**Written problem:**
Rewrite the lines of the items below as a Markdown table with two columns, Row and Line, numbering each row and skipping blank lines. Leave the pictures out of your answer.

**Records for the exercise:**
------------------------------------------------

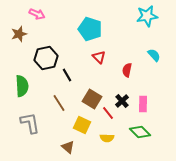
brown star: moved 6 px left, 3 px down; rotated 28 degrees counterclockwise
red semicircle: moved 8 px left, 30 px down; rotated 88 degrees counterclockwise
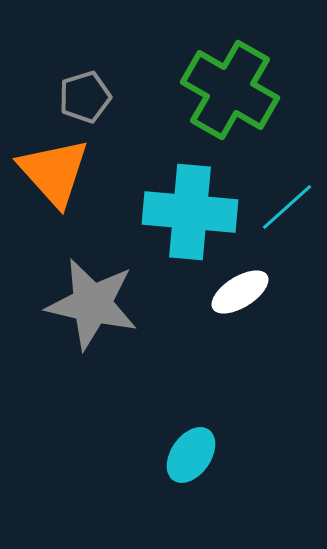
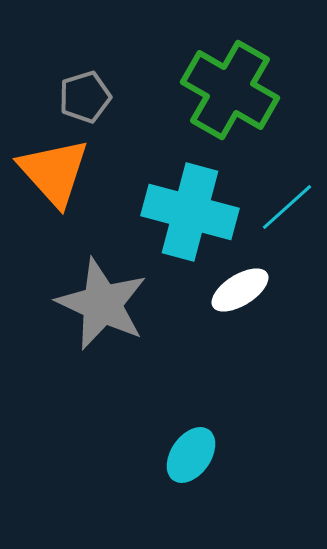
cyan cross: rotated 10 degrees clockwise
white ellipse: moved 2 px up
gray star: moved 10 px right; rotated 12 degrees clockwise
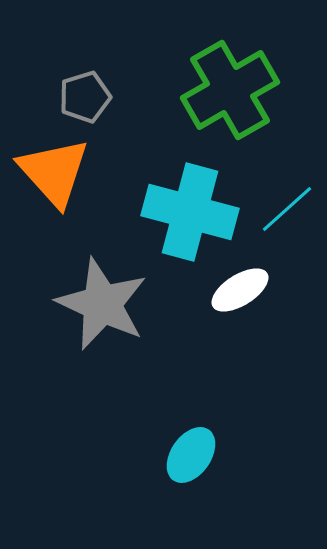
green cross: rotated 30 degrees clockwise
cyan line: moved 2 px down
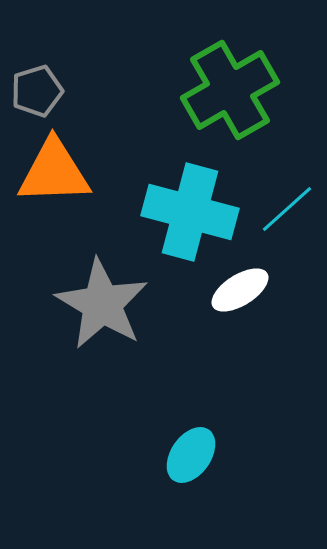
gray pentagon: moved 48 px left, 6 px up
orange triangle: rotated 50 degrees counterclockwise
gray star: rotated 6 degrees clockwise
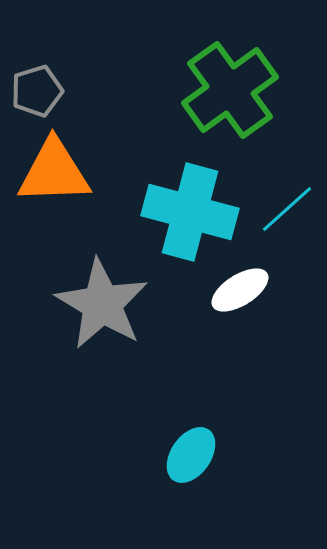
green cross: rotated 6 degrees counterclockwise
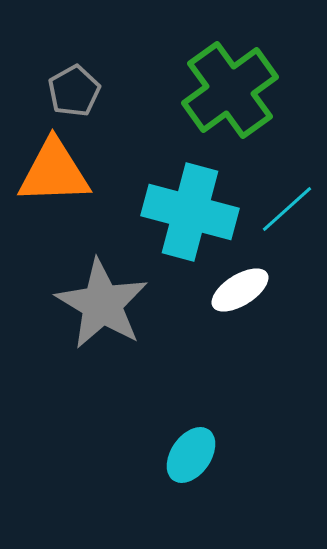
gray pentagon: moved 37 px right; rotated 12 degrees counterclockwise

------------------------------------------------

**Expected output:**
| Row | Line |
|---|---|
| 1 | brown star: moved 6 px left, 3 px down; rotated 28 degrees counterclockwise |
| 2 | red semicircle: moved 8 px left, 30 px down; rotated 88 degrees counterclockwise |
| 3 | cyan cross: rotated 10 degrees clockwise |
| 4 | white ellipse: moved 2 px up |
| 5 | gray star: moved 10 px right; rotated 12 degrees clockwise |
| 6 | green cross: rotated 30 degrees clockwise |
| 7 | cyan line: moved 2 px down |
| 8 | gray pentagon: moved 48 px left, 6 px up |
| 9 | orange triangle: rotated 50 degrees counterclockwise |
| 10 | gray star: rotated 6 degrees clockwise |
| 11 | green cross: rotated 6 degrees counterclockwise |
| 12 | gray pentagon: moved 37 px right; rotated 12 degrees counterclockwise |